-- SUPPLIED DATA follows --

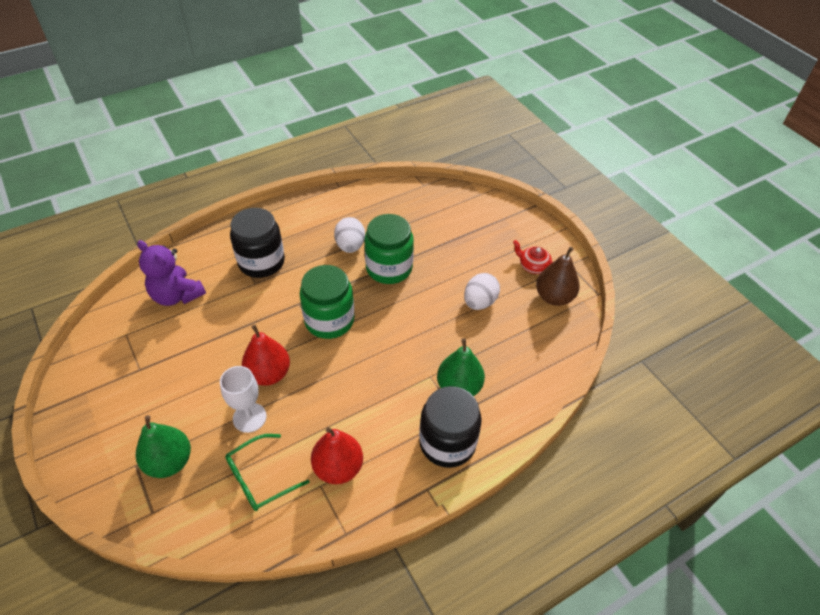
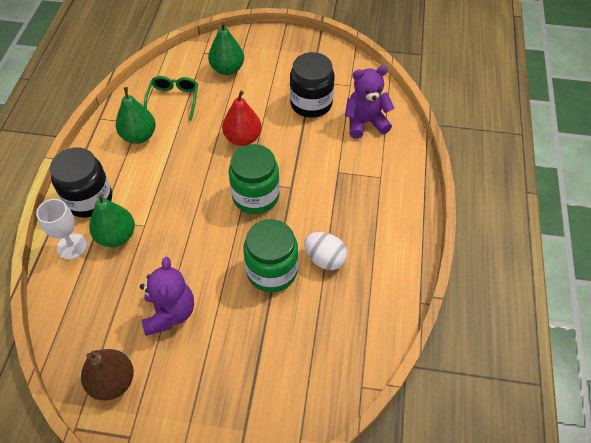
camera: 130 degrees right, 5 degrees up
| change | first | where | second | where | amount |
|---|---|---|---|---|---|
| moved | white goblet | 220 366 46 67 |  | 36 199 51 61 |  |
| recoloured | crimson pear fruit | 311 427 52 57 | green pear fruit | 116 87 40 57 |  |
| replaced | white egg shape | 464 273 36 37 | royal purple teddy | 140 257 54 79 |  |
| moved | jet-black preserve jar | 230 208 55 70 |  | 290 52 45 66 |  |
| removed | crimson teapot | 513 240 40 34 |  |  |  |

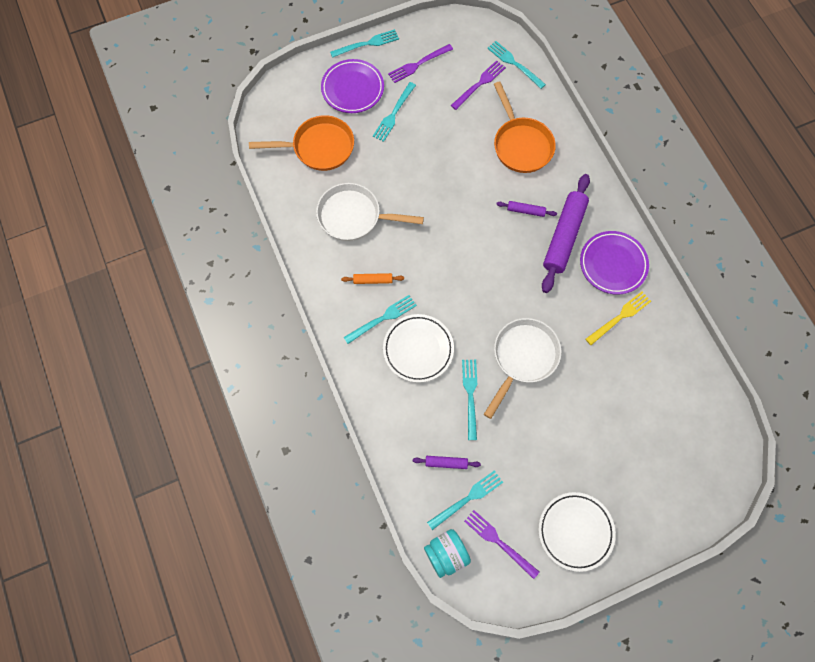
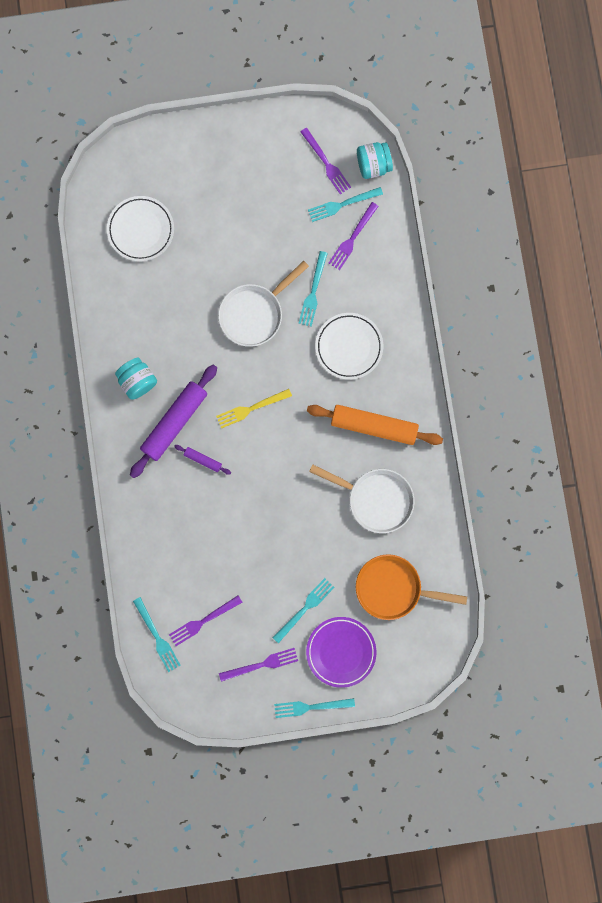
camera: 165 degrees left, 10 degrees up
| change | first | where | second | where | amount |
|---|---|---|---|---|---|
| moved | white plate | 538 492 78 80 |  | 107 196 67 66 |  |
| replaced | royal purple plate | 580 231 69 64 | teal preserve jar | 115 357 42 43 |  |
| moved | yellow table fork | 586 292 65 53 |  | 216 389 76 40 |  |
| resized | orange pastry roller | 341 273 63 11 |  | 307 405 136 40 | x2.21 |
| replaced | royal purple pastry roller | 413 456 68 13 | royal purple table fork | 329 202 50 68 |  |
| removed | teal table fork | 343 295 74 49 |  |  |  |
| removed | orange pan | 494 81 62 92 |  |  |  |

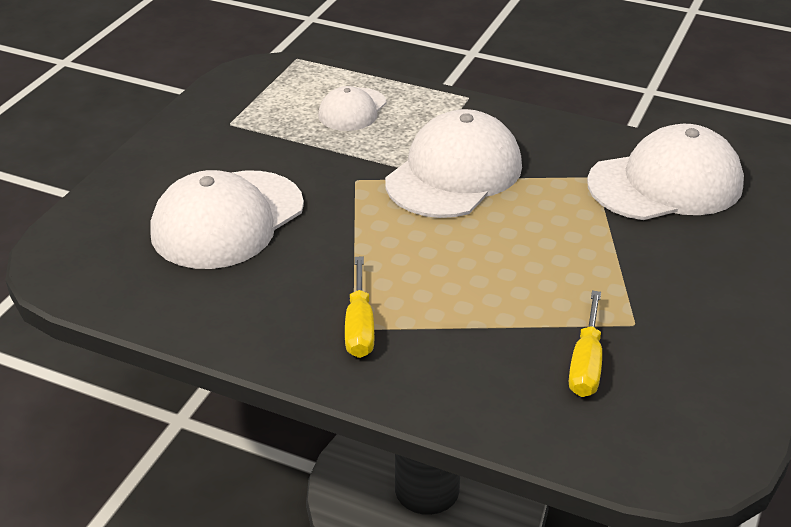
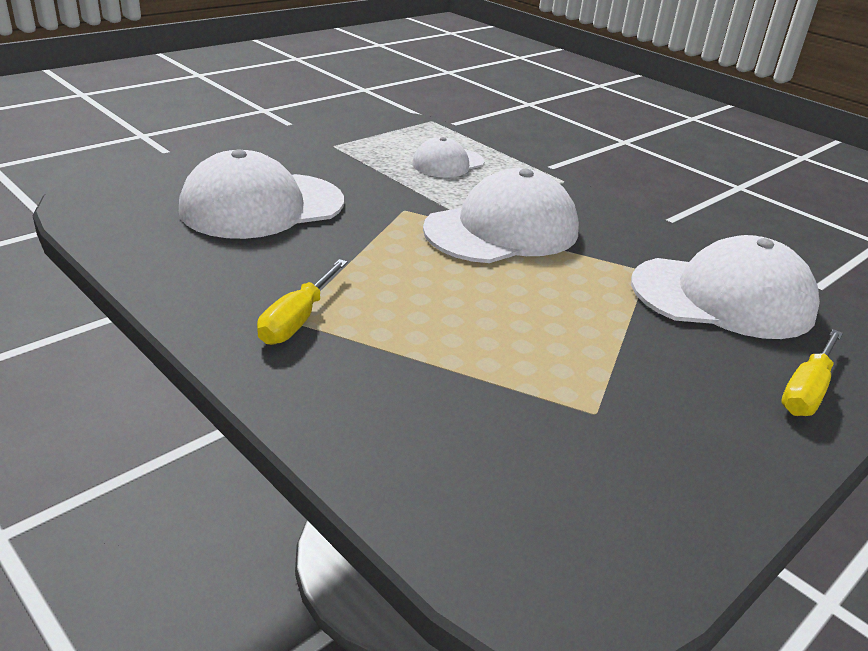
camera: 20 degrees right, 5 degrees down
| change | first | where | second | where | amount |
|---|---|---|---|---|---|
| moved | yellow flat screwdriver | 569 290 33 107 |  | 781 329 62 87 |  |

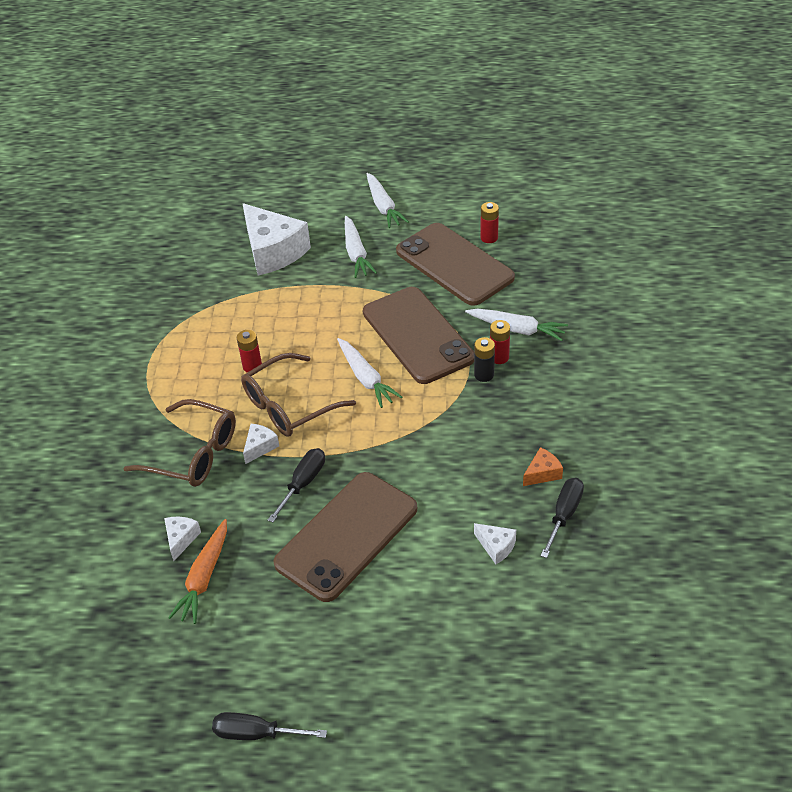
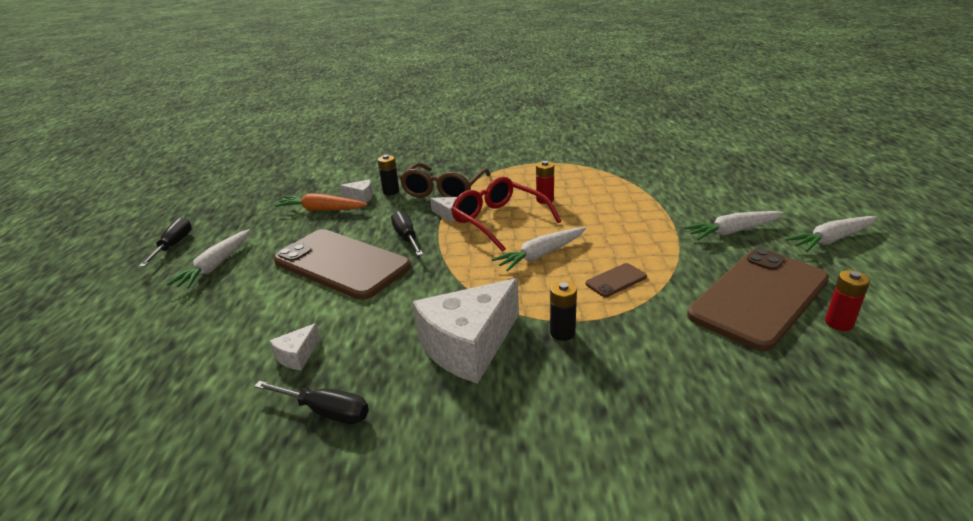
camera: 85 degrees right, 15 degrees down
| change | first | where | second | where | amount |
|---|---|---|---|---|---|
| moved | white root vegetable | 465 308 103 33 |  | 167 229 83 60 |  |
| added |  |  | jet-black battery | 378 155 21 40 |  |
| turned | jet-black flat screwdriver | 268 448 57 74 |  | 391 211 32 45 | 135 degrees counterclockwise |
| moved | white piece of cheese | 242 203 69 72 |  | 413 278 106 106 |  |
| recoloured | brown glasses | 241 353 115 83 | crimson glasses | 451 177 110 75 |  |
| resized | brown phone | 363 287 111 97 |  | 586 263 61 34 | x0.40 |
| removed | crimson battery | 490 320 20 44 |  |  |  |
| removed | orange piece of cheese | 523 447 40 39 |  |  |  |

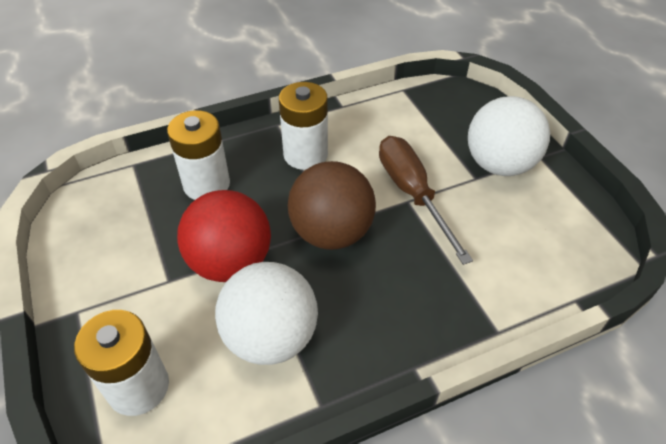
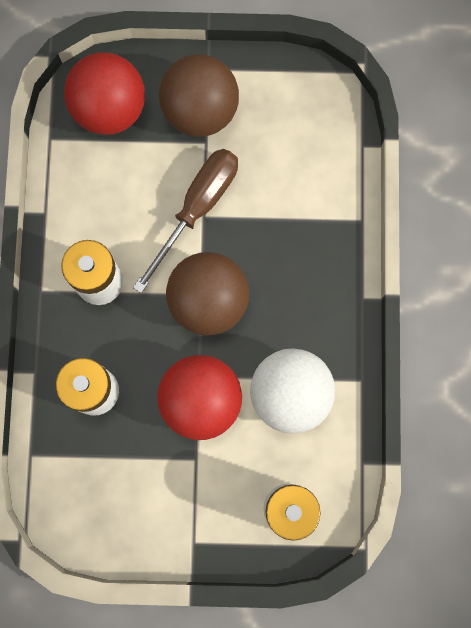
camera: 65 degrees left, 30 degrees up
| change | first | where | second | where | amount |
|---|---|---|---|---|---|
| added |  |  | crimson ball | 64 52 81 83 |  |
| turned | brown flat screwdriver | 379 136 94 129 |  | 133 149 105 144 | 120 degrees clockwise |
| recoloured | white ball | 468 96 82 80 | brown ball | 159 54 80 83 |  |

-- SUPPLIED DATA concluded --

#### [GOAL OF THE EXERCISE]
Pull out every line in the data above that has the word "cheese".

#### [ANSWER TO THE EXERCISE]
| moved | white piece of cheese | 242 203 69 72 |  | 413 278 106 106 |  |
| removed | orange piece of cheese | 523 447 40 39 |  |  |  |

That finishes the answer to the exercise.